**PROBLEM**.
From the first line of the data below through the line holding "C11: 3300uF (plus VC2, minus SPK) -> none", write out each line exactly as it stands.
************
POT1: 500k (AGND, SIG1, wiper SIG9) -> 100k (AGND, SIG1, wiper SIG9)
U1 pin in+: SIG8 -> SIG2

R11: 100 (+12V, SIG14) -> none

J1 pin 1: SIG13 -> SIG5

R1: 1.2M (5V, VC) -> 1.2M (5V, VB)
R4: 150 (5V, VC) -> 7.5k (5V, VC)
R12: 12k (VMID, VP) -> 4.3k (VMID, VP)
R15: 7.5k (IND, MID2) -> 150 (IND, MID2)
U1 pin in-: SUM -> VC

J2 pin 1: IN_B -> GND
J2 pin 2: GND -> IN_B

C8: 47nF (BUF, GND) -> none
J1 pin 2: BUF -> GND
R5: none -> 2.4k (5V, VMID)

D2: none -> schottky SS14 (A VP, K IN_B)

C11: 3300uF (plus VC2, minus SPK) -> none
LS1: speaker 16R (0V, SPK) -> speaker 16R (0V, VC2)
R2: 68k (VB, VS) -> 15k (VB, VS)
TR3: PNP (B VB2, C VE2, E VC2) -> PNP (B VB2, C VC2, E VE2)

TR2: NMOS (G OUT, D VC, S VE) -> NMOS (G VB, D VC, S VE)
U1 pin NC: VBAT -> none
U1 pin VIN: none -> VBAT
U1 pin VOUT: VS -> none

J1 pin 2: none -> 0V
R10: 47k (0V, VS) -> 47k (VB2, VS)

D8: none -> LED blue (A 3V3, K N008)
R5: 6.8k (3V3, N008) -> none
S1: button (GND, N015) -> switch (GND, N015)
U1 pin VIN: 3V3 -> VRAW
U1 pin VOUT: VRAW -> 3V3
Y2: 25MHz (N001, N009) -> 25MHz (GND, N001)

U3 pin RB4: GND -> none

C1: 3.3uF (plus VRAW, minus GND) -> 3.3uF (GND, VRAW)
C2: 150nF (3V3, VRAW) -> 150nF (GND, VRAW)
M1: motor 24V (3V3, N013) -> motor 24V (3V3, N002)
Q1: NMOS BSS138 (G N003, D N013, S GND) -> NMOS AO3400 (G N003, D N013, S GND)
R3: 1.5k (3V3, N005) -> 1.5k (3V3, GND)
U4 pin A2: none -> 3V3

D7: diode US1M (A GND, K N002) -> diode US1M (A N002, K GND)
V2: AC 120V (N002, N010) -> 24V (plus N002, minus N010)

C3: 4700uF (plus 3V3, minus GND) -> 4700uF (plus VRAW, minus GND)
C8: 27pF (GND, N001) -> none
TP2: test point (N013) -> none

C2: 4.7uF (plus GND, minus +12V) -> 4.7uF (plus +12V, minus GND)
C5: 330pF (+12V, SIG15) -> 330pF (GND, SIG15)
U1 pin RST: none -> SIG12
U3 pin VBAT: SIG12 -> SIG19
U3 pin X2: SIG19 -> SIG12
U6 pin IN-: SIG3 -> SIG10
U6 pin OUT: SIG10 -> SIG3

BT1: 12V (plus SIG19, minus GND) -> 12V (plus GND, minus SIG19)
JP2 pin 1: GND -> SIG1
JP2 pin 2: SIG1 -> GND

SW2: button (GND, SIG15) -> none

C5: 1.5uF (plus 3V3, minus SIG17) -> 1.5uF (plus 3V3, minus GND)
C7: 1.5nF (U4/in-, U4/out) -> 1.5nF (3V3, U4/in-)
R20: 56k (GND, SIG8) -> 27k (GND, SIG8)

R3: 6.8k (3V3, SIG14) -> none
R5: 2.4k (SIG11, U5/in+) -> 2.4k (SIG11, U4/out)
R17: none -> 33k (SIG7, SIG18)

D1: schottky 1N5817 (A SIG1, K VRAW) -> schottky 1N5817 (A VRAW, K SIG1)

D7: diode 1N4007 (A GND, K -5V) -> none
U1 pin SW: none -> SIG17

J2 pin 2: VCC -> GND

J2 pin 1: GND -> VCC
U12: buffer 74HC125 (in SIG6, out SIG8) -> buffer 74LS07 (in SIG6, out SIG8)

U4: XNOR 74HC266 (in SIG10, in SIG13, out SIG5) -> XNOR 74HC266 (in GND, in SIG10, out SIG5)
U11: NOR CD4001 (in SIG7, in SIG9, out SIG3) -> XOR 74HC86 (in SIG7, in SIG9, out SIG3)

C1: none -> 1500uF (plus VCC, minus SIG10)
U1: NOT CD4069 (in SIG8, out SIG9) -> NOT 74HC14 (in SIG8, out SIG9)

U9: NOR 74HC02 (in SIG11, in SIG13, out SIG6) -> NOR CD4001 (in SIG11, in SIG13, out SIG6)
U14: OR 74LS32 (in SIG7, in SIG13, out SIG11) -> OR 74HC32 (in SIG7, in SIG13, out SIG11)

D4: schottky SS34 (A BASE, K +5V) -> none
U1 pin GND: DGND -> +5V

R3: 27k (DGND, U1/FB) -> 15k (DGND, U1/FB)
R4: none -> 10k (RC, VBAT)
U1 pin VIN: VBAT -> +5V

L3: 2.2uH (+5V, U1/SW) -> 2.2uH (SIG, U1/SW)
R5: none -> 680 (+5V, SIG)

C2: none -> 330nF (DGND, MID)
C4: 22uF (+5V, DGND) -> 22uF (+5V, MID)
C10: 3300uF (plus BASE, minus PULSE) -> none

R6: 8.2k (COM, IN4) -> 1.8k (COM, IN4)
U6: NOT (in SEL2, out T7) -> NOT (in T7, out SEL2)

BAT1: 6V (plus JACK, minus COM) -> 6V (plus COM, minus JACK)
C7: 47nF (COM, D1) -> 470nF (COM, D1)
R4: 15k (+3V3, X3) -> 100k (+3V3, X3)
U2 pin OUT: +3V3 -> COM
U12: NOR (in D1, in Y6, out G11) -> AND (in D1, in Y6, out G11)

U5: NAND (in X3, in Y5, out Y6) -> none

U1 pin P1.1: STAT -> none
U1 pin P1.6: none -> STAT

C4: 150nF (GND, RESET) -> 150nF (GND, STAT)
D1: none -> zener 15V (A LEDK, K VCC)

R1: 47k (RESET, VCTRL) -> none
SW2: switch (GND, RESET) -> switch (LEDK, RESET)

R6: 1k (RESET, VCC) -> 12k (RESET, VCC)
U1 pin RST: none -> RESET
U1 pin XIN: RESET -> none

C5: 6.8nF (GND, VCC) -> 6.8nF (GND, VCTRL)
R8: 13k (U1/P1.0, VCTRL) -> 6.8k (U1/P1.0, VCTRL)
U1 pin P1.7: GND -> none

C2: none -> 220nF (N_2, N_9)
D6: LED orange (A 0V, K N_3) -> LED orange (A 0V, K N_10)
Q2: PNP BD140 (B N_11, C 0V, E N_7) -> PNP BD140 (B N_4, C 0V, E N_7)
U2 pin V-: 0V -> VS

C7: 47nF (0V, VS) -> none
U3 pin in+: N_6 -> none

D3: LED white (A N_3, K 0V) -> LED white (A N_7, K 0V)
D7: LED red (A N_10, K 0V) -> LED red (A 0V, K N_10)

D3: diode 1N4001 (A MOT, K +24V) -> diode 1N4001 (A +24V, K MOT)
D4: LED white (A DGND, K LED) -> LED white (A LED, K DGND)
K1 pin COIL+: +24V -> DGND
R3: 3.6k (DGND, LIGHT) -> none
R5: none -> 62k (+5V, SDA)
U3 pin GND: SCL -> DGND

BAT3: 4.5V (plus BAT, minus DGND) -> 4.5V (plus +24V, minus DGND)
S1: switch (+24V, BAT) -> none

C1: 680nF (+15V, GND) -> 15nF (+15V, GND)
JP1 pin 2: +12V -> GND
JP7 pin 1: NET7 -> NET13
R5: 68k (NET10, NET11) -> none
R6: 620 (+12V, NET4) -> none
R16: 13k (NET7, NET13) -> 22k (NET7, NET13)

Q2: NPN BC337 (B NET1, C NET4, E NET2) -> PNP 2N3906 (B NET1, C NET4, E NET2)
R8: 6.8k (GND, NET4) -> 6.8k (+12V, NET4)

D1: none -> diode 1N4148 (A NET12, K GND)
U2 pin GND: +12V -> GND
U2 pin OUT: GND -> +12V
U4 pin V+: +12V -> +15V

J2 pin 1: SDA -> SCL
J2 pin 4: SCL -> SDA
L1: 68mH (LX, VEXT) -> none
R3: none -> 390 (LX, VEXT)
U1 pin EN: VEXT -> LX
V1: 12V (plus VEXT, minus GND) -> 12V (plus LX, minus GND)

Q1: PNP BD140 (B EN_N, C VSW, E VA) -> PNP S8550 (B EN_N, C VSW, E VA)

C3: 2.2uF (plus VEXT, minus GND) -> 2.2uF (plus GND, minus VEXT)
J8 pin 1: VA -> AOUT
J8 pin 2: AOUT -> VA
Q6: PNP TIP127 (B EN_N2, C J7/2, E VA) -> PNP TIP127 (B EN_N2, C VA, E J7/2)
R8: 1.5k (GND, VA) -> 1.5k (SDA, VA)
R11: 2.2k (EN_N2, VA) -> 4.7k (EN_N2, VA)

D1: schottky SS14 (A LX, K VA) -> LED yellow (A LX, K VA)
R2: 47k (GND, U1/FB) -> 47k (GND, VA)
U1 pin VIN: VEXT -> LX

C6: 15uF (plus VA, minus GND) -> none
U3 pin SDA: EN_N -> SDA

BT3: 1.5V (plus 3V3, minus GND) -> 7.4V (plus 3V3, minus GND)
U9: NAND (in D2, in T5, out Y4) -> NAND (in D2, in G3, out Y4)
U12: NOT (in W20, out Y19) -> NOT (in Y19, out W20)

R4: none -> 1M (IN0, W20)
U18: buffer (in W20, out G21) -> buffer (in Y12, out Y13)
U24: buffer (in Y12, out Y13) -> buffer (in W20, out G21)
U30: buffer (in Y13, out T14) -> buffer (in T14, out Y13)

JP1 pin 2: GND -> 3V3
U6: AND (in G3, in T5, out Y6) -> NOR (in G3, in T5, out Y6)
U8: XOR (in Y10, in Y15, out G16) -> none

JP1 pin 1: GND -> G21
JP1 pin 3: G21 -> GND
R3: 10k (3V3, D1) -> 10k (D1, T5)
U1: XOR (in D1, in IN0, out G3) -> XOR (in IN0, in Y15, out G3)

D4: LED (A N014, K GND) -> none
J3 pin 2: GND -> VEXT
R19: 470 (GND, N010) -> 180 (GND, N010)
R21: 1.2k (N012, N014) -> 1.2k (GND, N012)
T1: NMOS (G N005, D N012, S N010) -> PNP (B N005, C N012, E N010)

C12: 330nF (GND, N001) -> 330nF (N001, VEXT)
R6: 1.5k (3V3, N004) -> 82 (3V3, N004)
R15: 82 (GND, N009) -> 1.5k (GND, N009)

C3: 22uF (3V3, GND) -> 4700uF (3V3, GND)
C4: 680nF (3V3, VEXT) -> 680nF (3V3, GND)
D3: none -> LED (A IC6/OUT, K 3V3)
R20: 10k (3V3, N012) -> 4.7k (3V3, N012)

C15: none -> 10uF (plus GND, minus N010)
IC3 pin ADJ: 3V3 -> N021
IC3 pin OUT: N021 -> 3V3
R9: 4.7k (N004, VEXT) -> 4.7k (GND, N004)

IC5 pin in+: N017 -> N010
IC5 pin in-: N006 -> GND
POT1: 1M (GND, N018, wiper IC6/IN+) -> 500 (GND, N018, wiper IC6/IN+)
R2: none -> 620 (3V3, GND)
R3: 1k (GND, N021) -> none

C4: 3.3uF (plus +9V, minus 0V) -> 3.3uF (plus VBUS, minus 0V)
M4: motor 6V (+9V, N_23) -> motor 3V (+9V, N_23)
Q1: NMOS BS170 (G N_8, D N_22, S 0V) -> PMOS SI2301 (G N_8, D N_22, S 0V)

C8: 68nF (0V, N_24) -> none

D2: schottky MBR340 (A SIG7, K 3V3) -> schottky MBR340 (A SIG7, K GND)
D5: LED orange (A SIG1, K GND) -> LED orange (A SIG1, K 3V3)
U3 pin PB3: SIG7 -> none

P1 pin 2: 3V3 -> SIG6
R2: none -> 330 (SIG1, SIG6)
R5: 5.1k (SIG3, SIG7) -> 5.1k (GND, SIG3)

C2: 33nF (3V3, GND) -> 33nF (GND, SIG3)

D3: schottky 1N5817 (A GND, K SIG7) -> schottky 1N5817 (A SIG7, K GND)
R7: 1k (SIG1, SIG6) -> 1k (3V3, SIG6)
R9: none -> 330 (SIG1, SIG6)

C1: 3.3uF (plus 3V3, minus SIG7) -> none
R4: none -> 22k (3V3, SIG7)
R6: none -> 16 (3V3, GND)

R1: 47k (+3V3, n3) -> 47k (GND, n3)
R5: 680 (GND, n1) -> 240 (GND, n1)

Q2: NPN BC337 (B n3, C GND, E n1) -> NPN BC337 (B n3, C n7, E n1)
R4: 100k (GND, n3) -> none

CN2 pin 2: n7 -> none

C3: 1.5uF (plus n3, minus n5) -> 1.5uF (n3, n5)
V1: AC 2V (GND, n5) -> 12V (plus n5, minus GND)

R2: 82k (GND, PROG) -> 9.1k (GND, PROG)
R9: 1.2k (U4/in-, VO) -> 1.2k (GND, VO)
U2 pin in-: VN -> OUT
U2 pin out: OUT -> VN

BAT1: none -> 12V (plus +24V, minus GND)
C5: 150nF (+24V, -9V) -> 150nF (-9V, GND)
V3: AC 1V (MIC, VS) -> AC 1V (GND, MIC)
************
**ANSWER**.
POT1: 500k (AGND, SIG1, wiper SIG9) -> 100k (AGND, SIG1, wiper SIG9)
U1 pin in+: SIG8 -> SIG2

R11: 100 (+12V, SIG14) -> none

J1 pin 1: SIG13 -> SIG5

R1: 1.2M (5V, VC) -> 1.2M (5V, VB)
R4: 150 (5V, VC) -> 7.5k (5V, VC)
R12: 12k (VMID, VP) -> 4.3k (VMID, VP)
R15: 7.5k (IND, MID2) -> 150 (IND, MID2)
U1 pin in-: SUM -> VC

J2 pin 1: IN_B -> GND
J2 pin 2: GND -> IN_B

C8: 47nF (BUF, GND) -> none
J1 pin 2: BUF -> GND
R5: none -> 2.4k (5V, VMID)

D2: none -> schottky SS14 (A VP, K IN_B)

C11: 3300uF (plus VC2, minus SPK) -> none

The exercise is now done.